## The data:
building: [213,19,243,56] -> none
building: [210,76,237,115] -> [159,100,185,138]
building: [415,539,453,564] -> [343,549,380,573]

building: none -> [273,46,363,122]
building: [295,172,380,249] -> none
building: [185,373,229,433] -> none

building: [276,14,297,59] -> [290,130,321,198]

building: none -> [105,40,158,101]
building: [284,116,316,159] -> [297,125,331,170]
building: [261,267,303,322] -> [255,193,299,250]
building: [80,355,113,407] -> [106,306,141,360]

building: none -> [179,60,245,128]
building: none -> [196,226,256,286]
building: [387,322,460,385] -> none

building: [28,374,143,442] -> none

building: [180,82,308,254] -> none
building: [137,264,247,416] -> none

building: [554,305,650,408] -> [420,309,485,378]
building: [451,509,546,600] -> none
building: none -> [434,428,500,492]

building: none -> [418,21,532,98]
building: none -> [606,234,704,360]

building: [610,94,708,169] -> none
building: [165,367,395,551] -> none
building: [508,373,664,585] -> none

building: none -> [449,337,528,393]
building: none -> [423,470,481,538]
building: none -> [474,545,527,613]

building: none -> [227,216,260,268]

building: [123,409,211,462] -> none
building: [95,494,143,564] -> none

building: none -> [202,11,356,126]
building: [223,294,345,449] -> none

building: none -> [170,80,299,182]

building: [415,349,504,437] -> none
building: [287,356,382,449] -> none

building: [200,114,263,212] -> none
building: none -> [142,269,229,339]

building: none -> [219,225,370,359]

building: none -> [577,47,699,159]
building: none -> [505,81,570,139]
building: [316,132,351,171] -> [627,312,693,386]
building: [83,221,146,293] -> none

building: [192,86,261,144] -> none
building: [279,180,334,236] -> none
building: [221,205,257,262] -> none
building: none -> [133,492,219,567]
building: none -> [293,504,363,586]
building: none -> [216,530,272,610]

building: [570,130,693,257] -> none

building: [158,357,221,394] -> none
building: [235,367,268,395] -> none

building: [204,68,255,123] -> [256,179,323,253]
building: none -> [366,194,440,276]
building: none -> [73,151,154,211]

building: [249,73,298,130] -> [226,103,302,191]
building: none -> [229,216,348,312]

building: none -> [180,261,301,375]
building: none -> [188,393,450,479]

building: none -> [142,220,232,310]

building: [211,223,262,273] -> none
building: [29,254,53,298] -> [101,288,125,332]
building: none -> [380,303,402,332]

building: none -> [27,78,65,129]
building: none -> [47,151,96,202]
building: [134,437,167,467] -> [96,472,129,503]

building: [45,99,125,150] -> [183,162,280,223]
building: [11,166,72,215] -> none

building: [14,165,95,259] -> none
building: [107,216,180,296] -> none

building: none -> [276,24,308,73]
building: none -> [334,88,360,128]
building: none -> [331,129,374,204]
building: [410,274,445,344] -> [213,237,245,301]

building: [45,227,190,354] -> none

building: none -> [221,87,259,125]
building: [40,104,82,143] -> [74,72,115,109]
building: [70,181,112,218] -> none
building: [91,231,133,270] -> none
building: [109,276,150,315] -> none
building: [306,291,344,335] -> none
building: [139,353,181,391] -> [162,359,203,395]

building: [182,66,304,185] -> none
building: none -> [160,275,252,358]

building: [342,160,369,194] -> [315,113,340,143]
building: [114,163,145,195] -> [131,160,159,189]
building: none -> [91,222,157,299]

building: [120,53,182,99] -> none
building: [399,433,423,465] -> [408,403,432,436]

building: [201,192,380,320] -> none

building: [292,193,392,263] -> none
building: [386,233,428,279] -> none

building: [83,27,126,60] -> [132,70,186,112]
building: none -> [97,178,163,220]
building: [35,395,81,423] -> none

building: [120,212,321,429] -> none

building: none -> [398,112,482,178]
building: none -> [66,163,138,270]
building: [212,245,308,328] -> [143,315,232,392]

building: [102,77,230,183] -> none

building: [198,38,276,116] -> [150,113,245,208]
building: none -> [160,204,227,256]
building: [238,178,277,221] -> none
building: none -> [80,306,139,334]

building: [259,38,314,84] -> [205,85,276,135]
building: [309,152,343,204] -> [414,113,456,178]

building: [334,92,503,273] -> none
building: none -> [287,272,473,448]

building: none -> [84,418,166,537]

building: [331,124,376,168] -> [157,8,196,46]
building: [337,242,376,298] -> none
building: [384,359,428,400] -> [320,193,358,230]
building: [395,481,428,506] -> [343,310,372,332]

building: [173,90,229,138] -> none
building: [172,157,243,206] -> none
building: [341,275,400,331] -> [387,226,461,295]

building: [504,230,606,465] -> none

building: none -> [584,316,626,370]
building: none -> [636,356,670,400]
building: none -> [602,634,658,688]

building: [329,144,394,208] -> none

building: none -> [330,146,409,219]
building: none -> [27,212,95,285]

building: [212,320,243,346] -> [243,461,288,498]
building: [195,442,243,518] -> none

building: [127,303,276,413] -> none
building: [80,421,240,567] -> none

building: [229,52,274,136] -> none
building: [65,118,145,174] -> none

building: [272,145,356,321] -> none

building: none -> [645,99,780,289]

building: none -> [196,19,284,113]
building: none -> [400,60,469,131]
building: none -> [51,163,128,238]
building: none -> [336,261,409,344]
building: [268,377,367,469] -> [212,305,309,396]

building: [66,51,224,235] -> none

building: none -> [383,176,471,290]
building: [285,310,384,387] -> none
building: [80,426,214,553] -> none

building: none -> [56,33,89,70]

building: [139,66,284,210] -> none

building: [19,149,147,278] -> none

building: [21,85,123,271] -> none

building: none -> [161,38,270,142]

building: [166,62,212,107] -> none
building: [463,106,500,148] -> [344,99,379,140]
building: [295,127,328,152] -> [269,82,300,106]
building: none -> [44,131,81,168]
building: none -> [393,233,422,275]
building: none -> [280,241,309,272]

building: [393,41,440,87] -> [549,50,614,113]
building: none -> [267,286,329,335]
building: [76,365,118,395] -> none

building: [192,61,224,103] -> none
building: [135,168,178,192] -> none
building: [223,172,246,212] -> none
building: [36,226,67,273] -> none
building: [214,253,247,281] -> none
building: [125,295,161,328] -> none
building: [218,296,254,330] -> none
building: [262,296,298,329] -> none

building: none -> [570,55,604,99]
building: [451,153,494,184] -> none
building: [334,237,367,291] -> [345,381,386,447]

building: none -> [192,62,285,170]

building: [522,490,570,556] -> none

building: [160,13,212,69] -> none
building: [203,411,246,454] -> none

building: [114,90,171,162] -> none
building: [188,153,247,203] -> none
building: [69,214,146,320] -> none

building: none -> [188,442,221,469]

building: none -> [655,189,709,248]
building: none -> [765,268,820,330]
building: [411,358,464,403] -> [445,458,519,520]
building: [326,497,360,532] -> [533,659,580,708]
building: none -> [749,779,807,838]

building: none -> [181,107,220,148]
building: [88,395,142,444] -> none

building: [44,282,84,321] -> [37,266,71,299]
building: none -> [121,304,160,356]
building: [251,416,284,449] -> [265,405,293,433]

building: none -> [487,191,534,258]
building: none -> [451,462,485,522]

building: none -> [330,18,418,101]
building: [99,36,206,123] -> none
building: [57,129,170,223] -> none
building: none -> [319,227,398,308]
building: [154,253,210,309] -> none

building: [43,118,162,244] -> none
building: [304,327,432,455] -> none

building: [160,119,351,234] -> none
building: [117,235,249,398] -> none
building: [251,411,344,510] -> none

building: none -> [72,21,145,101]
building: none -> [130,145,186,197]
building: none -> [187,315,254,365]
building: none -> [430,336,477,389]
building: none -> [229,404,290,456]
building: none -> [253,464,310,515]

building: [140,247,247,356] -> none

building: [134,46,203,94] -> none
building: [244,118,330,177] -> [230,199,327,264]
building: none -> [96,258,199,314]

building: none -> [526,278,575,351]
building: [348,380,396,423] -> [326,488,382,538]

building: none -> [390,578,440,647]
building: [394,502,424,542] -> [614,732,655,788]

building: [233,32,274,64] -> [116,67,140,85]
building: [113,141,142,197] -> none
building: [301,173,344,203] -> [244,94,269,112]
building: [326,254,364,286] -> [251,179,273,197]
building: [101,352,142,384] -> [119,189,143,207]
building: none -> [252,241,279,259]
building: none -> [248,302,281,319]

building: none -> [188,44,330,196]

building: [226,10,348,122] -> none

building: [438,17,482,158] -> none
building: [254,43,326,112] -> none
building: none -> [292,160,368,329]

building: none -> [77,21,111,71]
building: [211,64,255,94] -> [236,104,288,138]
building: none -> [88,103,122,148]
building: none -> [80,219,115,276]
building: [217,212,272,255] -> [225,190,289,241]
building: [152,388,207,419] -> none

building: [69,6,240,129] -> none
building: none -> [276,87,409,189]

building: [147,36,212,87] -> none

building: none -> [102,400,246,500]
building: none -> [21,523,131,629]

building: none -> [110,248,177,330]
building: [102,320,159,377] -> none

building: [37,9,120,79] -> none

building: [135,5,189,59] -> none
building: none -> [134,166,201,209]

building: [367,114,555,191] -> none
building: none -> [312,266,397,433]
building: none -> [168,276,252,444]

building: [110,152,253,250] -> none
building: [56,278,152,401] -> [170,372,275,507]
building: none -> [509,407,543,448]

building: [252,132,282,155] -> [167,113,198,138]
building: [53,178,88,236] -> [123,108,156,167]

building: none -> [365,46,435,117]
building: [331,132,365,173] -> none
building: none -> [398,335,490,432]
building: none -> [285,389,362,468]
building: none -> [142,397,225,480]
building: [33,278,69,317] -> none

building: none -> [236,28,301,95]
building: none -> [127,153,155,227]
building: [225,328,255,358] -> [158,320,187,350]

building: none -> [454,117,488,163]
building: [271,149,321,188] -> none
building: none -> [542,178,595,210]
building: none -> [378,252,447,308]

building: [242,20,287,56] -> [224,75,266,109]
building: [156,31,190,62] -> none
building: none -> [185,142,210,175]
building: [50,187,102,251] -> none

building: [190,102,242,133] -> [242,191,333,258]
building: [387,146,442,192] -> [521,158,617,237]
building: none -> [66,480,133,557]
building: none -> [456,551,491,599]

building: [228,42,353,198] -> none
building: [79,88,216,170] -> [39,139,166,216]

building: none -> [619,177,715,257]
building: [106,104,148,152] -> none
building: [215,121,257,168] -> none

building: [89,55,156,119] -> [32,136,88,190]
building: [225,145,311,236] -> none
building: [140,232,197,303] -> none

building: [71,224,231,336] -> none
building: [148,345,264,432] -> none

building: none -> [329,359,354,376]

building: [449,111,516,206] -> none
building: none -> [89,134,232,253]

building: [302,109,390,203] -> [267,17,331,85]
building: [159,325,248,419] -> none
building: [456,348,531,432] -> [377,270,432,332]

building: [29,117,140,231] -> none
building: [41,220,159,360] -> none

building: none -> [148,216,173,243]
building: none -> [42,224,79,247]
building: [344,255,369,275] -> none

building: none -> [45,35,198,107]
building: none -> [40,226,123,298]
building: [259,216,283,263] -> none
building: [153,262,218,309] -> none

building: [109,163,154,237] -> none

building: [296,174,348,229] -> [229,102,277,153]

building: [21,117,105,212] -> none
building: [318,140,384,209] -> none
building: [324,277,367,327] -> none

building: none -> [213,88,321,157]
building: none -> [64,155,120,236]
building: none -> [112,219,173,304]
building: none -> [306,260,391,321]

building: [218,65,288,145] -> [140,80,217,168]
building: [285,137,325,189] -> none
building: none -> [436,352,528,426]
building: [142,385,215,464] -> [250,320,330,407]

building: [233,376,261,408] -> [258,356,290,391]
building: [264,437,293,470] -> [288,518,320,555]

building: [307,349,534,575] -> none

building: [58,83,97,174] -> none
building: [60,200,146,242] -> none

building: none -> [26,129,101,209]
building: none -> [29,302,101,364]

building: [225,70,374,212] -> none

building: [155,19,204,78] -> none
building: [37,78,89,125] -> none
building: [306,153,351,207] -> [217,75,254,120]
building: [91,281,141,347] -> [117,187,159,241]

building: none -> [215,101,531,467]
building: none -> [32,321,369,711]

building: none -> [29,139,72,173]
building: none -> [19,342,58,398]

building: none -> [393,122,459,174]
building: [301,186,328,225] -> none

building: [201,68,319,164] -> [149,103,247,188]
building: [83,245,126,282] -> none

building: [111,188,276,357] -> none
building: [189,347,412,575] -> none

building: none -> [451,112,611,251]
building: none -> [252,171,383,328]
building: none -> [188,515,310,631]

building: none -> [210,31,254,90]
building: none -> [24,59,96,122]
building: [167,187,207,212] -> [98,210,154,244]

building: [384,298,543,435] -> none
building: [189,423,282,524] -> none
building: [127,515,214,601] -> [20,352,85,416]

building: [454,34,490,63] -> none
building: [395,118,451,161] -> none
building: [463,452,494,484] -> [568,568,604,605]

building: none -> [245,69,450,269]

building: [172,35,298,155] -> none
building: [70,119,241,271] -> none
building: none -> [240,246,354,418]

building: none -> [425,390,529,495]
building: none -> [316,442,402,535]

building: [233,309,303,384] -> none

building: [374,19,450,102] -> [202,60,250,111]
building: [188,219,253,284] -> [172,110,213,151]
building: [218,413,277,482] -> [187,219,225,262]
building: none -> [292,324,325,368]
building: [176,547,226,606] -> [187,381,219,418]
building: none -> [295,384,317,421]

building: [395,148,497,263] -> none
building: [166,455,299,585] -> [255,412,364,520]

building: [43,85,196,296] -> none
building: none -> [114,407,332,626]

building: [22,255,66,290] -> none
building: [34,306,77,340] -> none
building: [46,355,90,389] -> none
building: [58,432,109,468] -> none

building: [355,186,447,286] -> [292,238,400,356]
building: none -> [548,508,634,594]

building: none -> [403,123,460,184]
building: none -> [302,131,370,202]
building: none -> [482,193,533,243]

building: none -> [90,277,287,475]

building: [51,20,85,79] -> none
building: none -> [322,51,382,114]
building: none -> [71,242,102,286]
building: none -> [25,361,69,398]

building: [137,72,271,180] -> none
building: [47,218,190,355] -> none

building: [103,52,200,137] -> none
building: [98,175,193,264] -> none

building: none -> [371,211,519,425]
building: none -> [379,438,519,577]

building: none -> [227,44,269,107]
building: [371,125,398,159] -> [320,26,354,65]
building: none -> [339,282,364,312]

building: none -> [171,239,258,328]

## Task description:
Quote the listing above, but only from the line that shows "building: [14,165,95,259] -> none" through the line that shows "building: [212,320,243,346] ->".

## Task result:
building: [14,165,95,259] -> none
building: [107,216,180,296] -> none

building: none -> [276,24,308,73]
building: none -> [334,88,360,128]
building: none -> [331,129,374,204]
building: [410,274,445,344] -> [213,237,245,301]

building: [45,227,190,354] -> none

building: none -> [221,87,259,125]
building: [40,104,82,143] -> [74,72,115,109]
building: [70,181,112,218] -> none
building: [91,231,133,270] -> none
building: [109,276,150,315] -> none
building: [306,291,344,335] -> none
building: [139,353,181,391] -> [162,359,203,395]

building: [182,66,304,185] -> none
building: none -> [160,275,252,358]

building: [342,160,369,194] -> [315,113,340,143]
building: [114,163,145,195] -> [131,160,159,189]
building: none -> [91,222,157,299]

building: [120,53,182,99] -> none
building: [399,433,423,465] -> [408,403,432,436]

building: [201,192,380,320] -> none

building: [292,193,392,263] -> none
building: [386,233,428,279] -> none

building: [83,27,126,60] -> [132,70,186,112]
building: none -> [97,178,163,220]
building: [35,395,81,423] -> none

building: [120,212,321,429] -> none

building: none -> [398,112,482,178]
building: none -> [66,163,138,270]
building: [212,245,308,328] -> [143,315,232,392]

building: [102,77,230,183] -> none

building: [198,38,276,116] -> [150,113,245,208]
building: none -> [160,204,227,256]
building: [238,178,277,221] -> none
building: none -> [80,306,139,334]

building: [259,38,314,84] -> [205,85,276,135]
building: [309,152,343,204] -> [414,113,456,178]

building: [334,92,503,273] -> none
building: none -> [287,272,473,448]

building: none -> [84,418,166,537]

building: [331,124,376,168] -> [157,8,196,46]
building: [337,242,376,298] -> none
building: [384,359,428,400] -> [320,193,358,230]
building: [395,481,428,506] -> [343,310,372,332]

building: [173,90,229,138] -> none
building: [172,157,243,206] -> none
building: [341,275,400,331] -> [387,226,461,295]

building: [504,230,606,465] -> none

building: none -> [584,316,626,370]
building: none -> [636,356,670,400]
building: none -> [602,634,658,688]

building: [329,144,394,208] -> none

building: none -> [330,146,409,219]
building: none -> [27,212,95,285]

building: [212,320,243,346] -> [243,461,288,498]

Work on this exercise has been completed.